» **Set exercise**
Present every line of the items below as a Markdown table with the columns "No." and "Line", numbering the rows in order, omitting blank lines, and leaving out the pictures.

------------

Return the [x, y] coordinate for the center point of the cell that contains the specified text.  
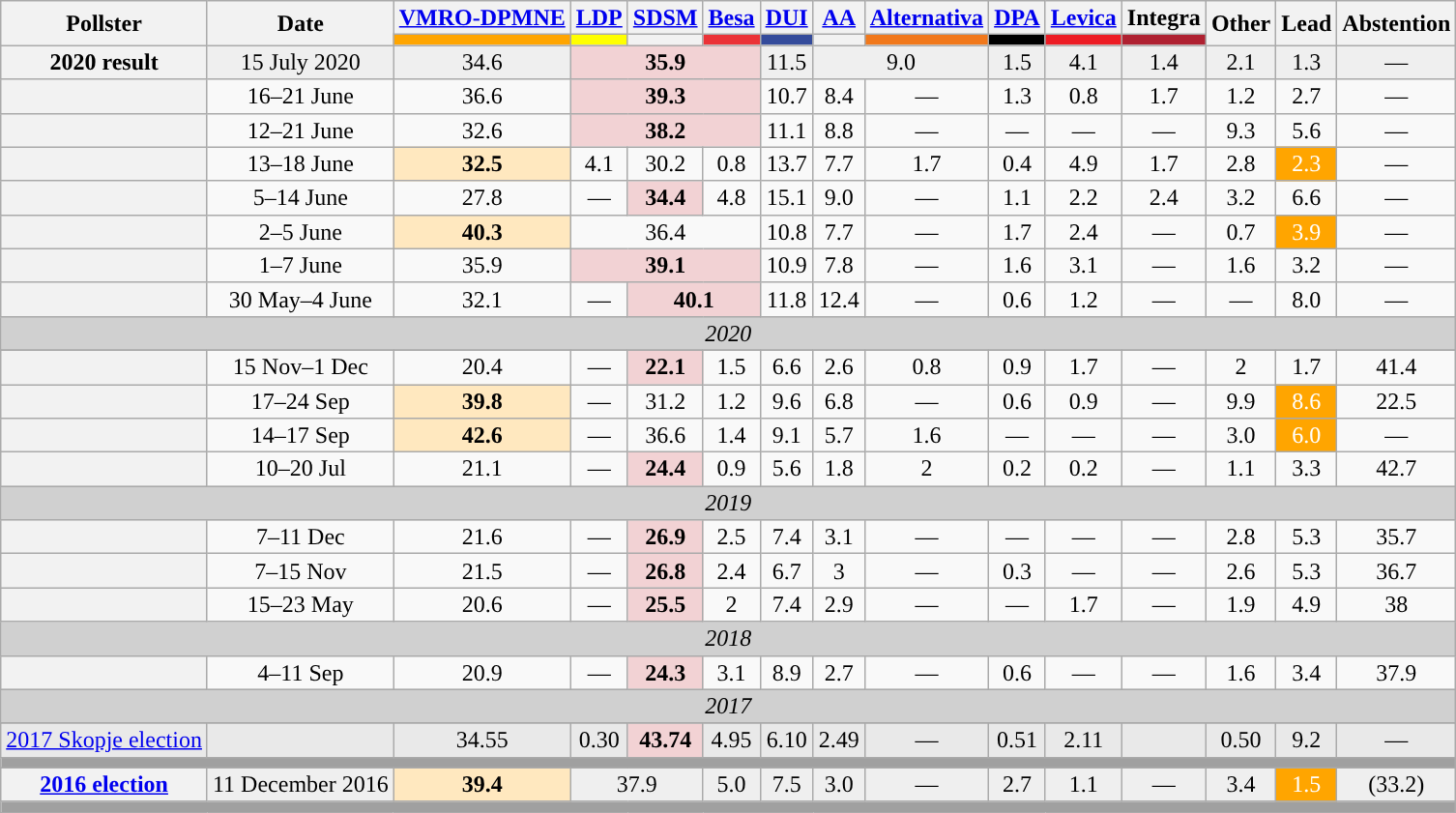
4.95 [731, 741]
4.8 [731, 197]
32.6 [481, 130]
0.30 [599, 741]
15 Nov–1 Dec [300, 367]
1.9 [1240, 605]
35.7 [1396, 538]
11.5 [787, 62]
36.4 [665, 232]
9.1 [787, 435]
11.1 [787, 130]
3 [839, 570]
2016 election [104, 785]
14–17 Sep [300, 435]
2020 [729, 333]
0.4 [1017, 164]
27.8 [481, 197]
DUI [787, 17]
9.6 [787, 402]
Lead [1307, 23]
2020 result [104, 62]
8.9 [787, 673]
11.8 [787, 300]
20.4 [481, 367]
Other [1240, 23]
6.10 [787, 741]
Pollster [104, 23]
9.3 [1240, 130]
Abstention [1396, 23]
40.3 [481, 232]
3.3 [1307, 470]
26.9 [665, 538]
1.8 [839, 470]
2.3 [1307, 164]
39.8 [481, 402]
7–15 Nov [300, 570]
10.8 [787, 232]
2.49 [839, 741]
Integra [1164, 17]
5–14 June [300, 197]
6.0 [1307, 435]
Alternativa [926, 17]
2018 [729, 638]
0.51 [1017, 741]
34.4 [665, 197]
10–20 Jul [300, 470]
42.7 [1396, 470]
36.7 [1396, 570]
21.6 [481, 538]
3.9 [1307, 232]
(33.2) [1396, 785]
22.1 [665, 367]
7.5 [787, 785]
VMRO-DPMNE [481, 17]
AA [839, 17]
30 May–4 June [300, 300]
13.7 [787, 164]
20.9 [481, 673]
10.7 [787, 97]
0.3 [1017, 570]
34.55 [481, 741]
42.6 [481, 435]
17–24 Sep [300, 402]
26.8 [665, 570]
38.2 [665, 130]
0.7 [1240, 232]
41.4 [1396, 367]
2.2 [1083, 197]
2.11 [1083, 741]
2.5 [731, 538]
16–21 June [300, 97]
34.6 [481, 62]
25.5 [665, 605]
8.6 [1307, 402]
21.5 [481, 570]
2017 Skopje election [104, 741]
39.1 [665, 265]
15 July 2020 [300, 62]
DPA [1017, 17]
13–18 June [300, 164]
31.2 [665, 402]
2017 [729, 706]
8.4 [839, 97]
8.0 [1307, 300]
2.9 [839, 605]
9.2 [1307, 741]
24.4 [665, 470]
32.5 [481, 164]
0.50 [1240, 741]
9.9 [1240, 402]
30.2 [665, 164]
11 December 2016 [300, 785]
Besa [731, 17]
7–11 Dec [300, 538]
LDP [599, 17]
40.1 [694, 300]
21.1 [481, 470]
Levica [1083, 17]
5.0 [731, 785]
2019 [729, 503]
7.8 [839, 265]
43.74 [665, 741]
4–11 Sep [300, 673]
38 [1396, 605]
5.7 [839, 435]
6.7 [787, 570]
32.1 [481, 300]
6.8 [839, 402]
12.4 [839, 300]
2.1 [1240, 62]
39.3 [665, 97]
12–21 June [300, 130]
2–5 June [300, 232]
20.6 [481, 605]
1–7 June [300, 265]
15–23 May [300, 605]
39.4 [481, 785]
24.3 [665, 673]
Date [300, 23]
22.5 [1396, 402]
10.9 [787, 265]
8.8 [839, 130]
15.1 [787, 197]
SDSM [665, 17]
Find where the given text appears and provide that cell's center as [X, Y] coordinate. 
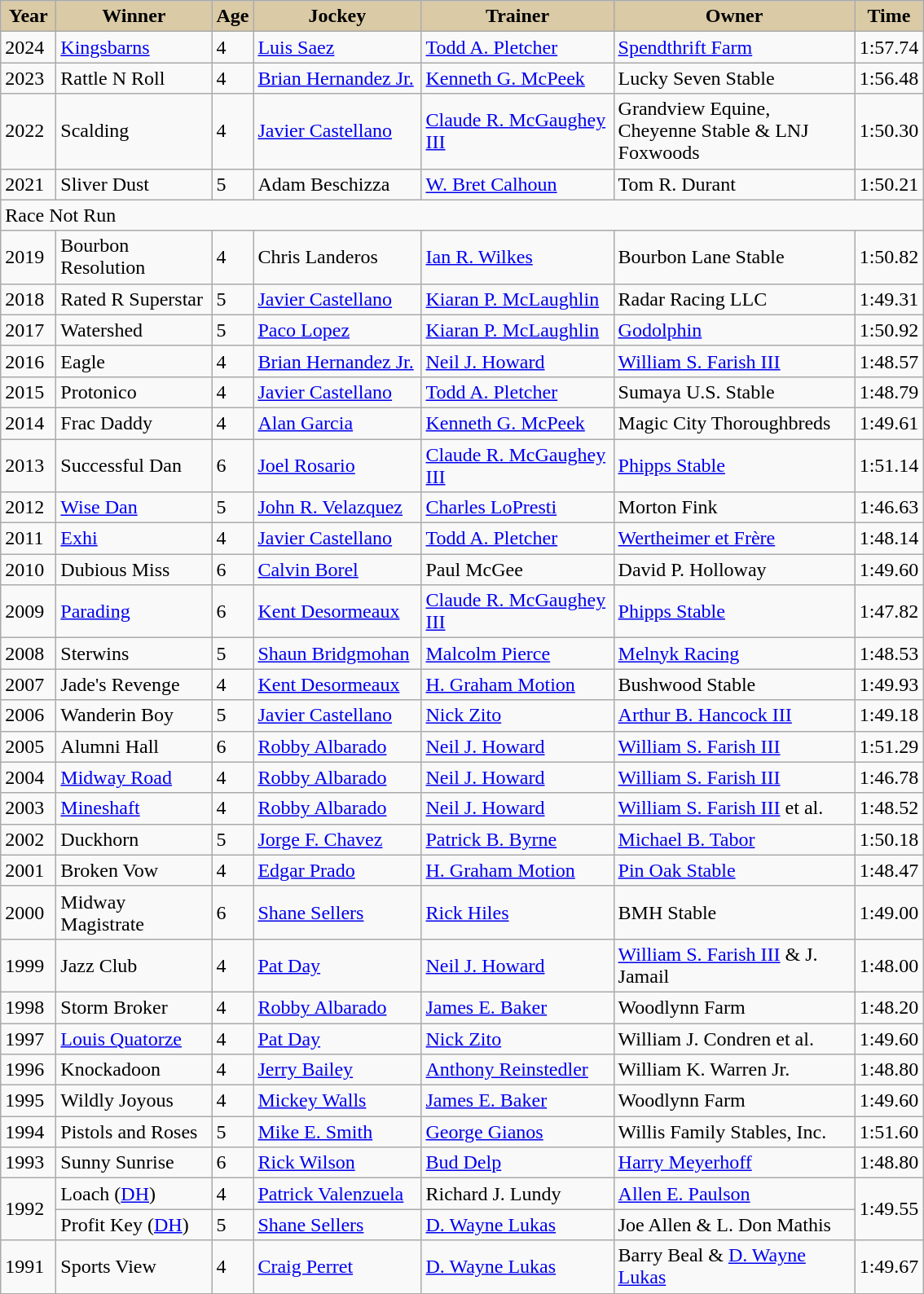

------------

» **The response**
| No. | Line |
|---|---|
| 1 | Return the [x, y] coordinate for the center point of the cell that contains the specified text.   |
| 2 | 4.95 [731, 741] |
| 3 | 4.8 [731, 197] |
| 4 | 32.6 [481, 130] |
| 5 | 0.30 [599, 741] |
| 6 | 15 Nov–1 Dec [300, 367] |
| 7 | 1.9 [1240, 605] |
| 8 | 35.7 [1396, 538] |
| 9 | 11.5 [787, 62] |
| 10 | 36.4 [665, 232] |
| 11 | 9.1 [787, 435] |
| 12 | 11.1 [787, 130] |
| 13 | 3 [839, 570] |
| 14 | 2016 election [104, 785] |
| 15 | 14–17 Sep [300, 435] |
| 16 | 2020 [729, 333] |
| 17 | 0.4 [1017, 164] |
| 18 | 27.8 [481, 197] |
| 19 | DUI [787, 17] |
| 20 | 9.6 [787, 402] |
| 21 | Lead [1307, 23] |
| 22 | 2020 result [104, 62] |
| 23 | 8.9 [787, 673] |
| 24 | 11.8 [787, 300] |
| 25 | 20.4 [481, 367] |
| 26 | Other [1240, 23] |
| 27 | 6.10 [787, 741] |
| 28 | Pollster [104, 23] |
| 29 | 9.3 [1240, 130] |
| 30 | Abstention [1396, 23] |
| 31 | 40.3 [481, 232] |
| 32 | 3.3 [1307, 470] |
| 33 | 26.9 [665, 538] |
| 34 | 1.8 [839, 470] |
| 35 | 2.3 [1307, 164] |
| 36 | 39.8 [481, 402] |
| 37 | 7–15 Nov [300, 570] |
| 38 | 10.8 [787, 232] |
| 39 | 2.49 [839, 741] |
| 40 | Integra [1164, 17] |
| 41 | 5–14 June [300, 197] |
| 42 | 6.0 [1307, 435] |
| 43 | Alternativa [926, 17] |
| 44 | 2018 [729, 638] |
| 45 | 0.51 [1017, 741] |
| 46 | 34.4 [665, 197] |
| 47 | 10–20 Jul [300, 470] |
| 48 | 42.7 [1396, 470] |
| 49 | 36.7 [1396, 570] |
| 50 | 21.6 [481, 538] |
| 51 | 3.9 [1307, 232] |
| 52 | (33.2) [1396, 785] |
| 53 | 22.1 [665, 367] |
| 54 | 7.5 [787, 785] |
| 55 | VMRO-DPMNE [481, 17] |
| 56 | AA [839, 17] |
| 57 | 30 May–4 June [300, 300] |
| 58 | 13.7 [787, 164] |
| 59 | 20.9 [481, 673] |
| 60 | 10.7 [787, 97] |
| 61 | 0.3 [1017, 570] |
| 62 | 34.55 [481, 741] |
| 63 | 42.6 [481, 435] |
| 64 | 17–24 Sep [300, 402] |
| 65 | 26.8 [665, 570] |
| 66 | 38.2 [665, 130] |
| 67 | 0.7 [1240, 232] |
| 68 | 41.4 [1396, 367] |
| 69 | 2.2 [1083, 197] |
| 70 | 2.11 [1083, 741] |
| 71 | 2.5 [731, 538] |
| 72 | 16–21 June [300, 97] |
| 73 | 34.6 [481, 62] |
| 74 | 25.5 [665, 605] |
| 75 | 8.6 [1307, 402] |
| 76 | 21.5 [481, 570] |
| 77 | 2017 Skopje election [104, 741] |
| 78 | 39.1 [665, 265] |
| 79 | 15 July 2020 [300, 62] |
| 80 | DPA [1017, 17] |
| 81 | 13–18 June [300, 164] |
| 82 | 31.2 [665, 402] |
| 83 | 2017 [729, 706] |
| 84 | 8.4 [839, 97] |
| 85 | 8.0 [1307, 300] |
| 86 | 2.9 [839, 605] |
| 87 | 9.2 [1307, 741] |
| 88 | 24.4 [665, 470] |
| 89 | 32.5 [481, 164] |
| 90 | 0.50 [1240, 741] |
| 91 | 9.9 [1240, 402] |
| 92 | 30.2 [665, 164] |
| 93 | 11 December 2016 [300, 785] |
| 94 | Besa [731, 17] |
| 95 | 7–11 Dec [300, 538] |
| 96 | LDP [599, 17] |
| 97 | 40.1 [694, 300] |
| 98 | 21.1 [481, 470] |
| 99 | Levica [1083, 17] |
| 100 | 5.0 [731, 785] |
| 101 | 2019 [729, 503] |
| 102 | 7.8 [839, 265] |
| 103 | 43.74 [665, 741] |
| 104 | 4–11 Sep [300, 673] |
| 105 | 38 [1396, 605] |
| 106 | 5.7 [839, 435] |
| 107 | 6.7 [787, 570] |
| 108 | 32.1 [481, 300] |
| 109 | 6.8 [839, 402] |
| 110 | 12.4 [839, 300] |
| 111 | 2.1 [1240, 62] |
| 112 | 39.3 [665, 97] |
| 113 | 12–21 June [300, 130] |
| 114 | 2–5 June [300, 232] |
| 115 | 20.6 [481, 605] |
| 116 | 1–7 June [300, 265] |
| 117 | 15–23 May [300, 605] |
| 118 | 39.4 [481, 785] |
| 119 | 24.3 [665, 673] |
| 120 | Date [300, 23] |
| 121 | 22.5 [1396, 402] |
| 122 | 10.9 [787, 265] |
| 123 | 8.8 [839, 130] |
| 124 | 15.1 [787, 197] |
| 125 | SDSM [665, 17] |
| 126 | Find where the given text appears and provide that cell's center as [X, Y] coordinate.  |